About this task:
Where in the listing does the word "Trace" appear? Report each line that holds it.

Given records:
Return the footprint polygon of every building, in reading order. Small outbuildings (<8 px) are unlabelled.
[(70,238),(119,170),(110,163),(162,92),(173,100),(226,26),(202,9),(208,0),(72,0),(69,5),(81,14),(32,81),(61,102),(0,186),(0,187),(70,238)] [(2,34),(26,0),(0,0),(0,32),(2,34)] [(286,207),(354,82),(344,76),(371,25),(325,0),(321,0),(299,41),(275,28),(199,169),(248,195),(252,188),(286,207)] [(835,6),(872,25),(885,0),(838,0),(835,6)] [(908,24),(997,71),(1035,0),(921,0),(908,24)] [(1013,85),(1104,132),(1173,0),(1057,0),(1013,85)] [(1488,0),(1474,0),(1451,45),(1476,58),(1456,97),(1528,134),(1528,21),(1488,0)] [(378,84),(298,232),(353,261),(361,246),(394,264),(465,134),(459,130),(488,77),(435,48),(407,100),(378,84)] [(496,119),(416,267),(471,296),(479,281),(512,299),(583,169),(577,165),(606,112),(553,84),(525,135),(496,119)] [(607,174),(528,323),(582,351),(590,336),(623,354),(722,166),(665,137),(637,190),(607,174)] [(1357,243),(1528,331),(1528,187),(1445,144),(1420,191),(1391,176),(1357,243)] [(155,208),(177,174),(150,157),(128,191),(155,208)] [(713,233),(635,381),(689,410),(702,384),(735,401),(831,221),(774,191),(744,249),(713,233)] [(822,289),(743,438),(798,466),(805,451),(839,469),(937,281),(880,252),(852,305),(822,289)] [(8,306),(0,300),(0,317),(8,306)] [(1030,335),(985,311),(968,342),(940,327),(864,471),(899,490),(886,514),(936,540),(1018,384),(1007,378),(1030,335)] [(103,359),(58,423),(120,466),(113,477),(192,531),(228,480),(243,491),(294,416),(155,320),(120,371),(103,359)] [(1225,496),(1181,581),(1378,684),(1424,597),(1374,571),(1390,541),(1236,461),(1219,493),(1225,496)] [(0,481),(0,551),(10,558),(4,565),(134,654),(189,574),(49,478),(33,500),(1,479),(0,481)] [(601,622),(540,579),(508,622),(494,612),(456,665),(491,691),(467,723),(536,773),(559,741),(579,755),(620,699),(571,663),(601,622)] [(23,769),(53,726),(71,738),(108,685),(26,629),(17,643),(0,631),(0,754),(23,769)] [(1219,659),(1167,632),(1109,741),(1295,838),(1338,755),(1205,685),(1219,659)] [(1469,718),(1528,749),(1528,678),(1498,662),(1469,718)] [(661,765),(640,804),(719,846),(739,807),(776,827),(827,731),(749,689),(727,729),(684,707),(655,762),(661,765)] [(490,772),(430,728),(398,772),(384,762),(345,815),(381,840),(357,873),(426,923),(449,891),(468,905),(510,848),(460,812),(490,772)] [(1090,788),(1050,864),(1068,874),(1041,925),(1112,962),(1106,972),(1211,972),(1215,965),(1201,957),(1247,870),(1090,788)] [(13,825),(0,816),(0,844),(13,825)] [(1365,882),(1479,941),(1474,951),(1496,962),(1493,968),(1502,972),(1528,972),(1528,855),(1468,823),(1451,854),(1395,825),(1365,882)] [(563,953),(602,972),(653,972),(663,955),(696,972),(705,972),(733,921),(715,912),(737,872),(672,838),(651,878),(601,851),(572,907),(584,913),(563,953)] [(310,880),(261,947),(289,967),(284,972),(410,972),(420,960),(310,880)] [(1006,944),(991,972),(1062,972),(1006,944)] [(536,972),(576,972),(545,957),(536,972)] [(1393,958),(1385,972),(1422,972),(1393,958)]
* * *
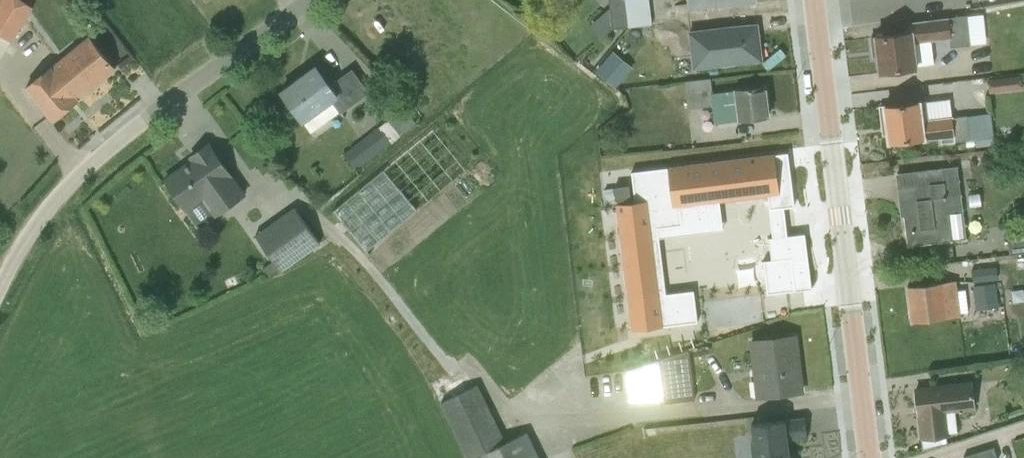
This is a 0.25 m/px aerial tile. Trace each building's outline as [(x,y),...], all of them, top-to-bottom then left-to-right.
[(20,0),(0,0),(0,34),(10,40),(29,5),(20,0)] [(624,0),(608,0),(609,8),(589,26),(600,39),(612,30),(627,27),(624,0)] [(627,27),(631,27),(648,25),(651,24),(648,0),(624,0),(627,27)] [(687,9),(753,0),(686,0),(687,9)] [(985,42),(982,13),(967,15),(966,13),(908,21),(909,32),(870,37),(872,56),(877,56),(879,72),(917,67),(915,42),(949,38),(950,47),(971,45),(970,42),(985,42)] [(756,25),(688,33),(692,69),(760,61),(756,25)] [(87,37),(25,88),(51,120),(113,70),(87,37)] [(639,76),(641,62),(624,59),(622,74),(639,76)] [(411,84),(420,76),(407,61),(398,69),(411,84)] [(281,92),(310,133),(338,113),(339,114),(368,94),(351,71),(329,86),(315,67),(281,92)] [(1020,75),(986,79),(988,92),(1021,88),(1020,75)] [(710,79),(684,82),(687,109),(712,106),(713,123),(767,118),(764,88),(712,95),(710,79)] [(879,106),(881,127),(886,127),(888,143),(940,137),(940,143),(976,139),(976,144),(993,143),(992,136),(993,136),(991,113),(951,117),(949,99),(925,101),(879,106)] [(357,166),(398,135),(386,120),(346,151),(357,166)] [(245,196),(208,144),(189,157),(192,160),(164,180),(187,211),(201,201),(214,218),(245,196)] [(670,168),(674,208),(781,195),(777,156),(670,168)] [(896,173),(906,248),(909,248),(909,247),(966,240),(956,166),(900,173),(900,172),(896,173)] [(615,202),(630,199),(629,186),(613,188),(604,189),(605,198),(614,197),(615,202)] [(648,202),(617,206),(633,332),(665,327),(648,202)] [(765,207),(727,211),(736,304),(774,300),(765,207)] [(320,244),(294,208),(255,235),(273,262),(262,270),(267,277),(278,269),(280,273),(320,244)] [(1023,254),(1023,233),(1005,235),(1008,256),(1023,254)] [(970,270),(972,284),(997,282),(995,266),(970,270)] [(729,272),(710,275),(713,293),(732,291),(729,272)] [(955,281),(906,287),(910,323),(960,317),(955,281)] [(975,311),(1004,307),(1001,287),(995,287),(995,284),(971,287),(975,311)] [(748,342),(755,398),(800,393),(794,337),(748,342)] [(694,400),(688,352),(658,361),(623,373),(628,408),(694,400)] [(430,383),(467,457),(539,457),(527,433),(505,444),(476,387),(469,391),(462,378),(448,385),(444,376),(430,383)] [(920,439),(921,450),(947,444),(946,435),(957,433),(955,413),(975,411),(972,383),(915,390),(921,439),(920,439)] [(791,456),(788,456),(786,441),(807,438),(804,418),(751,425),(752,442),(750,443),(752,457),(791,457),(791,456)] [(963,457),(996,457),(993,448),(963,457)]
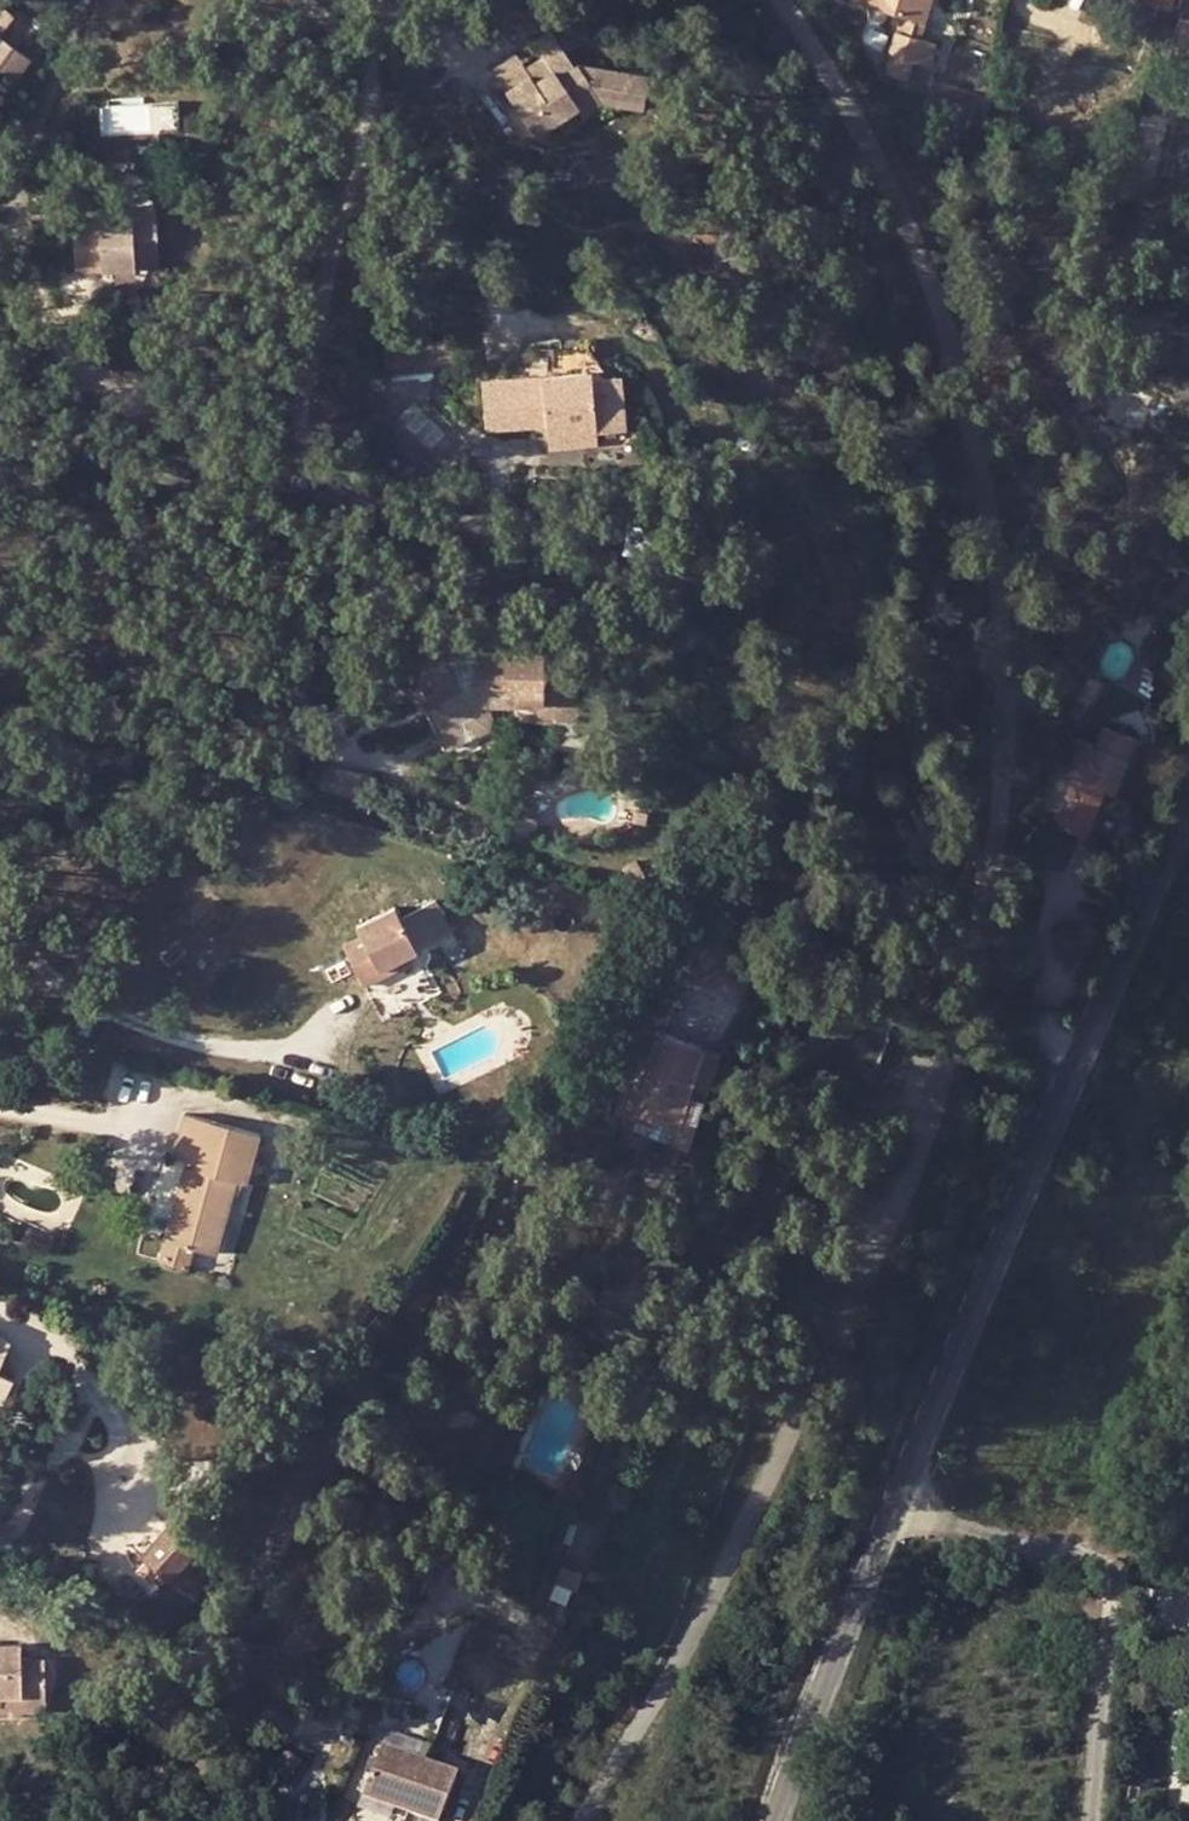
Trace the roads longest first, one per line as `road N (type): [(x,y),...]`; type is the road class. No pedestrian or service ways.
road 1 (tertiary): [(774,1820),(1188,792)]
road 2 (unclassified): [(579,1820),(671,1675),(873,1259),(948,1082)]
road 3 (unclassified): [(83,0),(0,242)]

Response to the exercise:
This is a 0.25 m/px aerial tile. Trace each building's outline as [(x,y),...], all of them, top-to-bottom then left-to-right.
Trace the roads longest first, one per line as `road N (type): [(x,y),...]`; type is the road class. No pedestrian or service ways.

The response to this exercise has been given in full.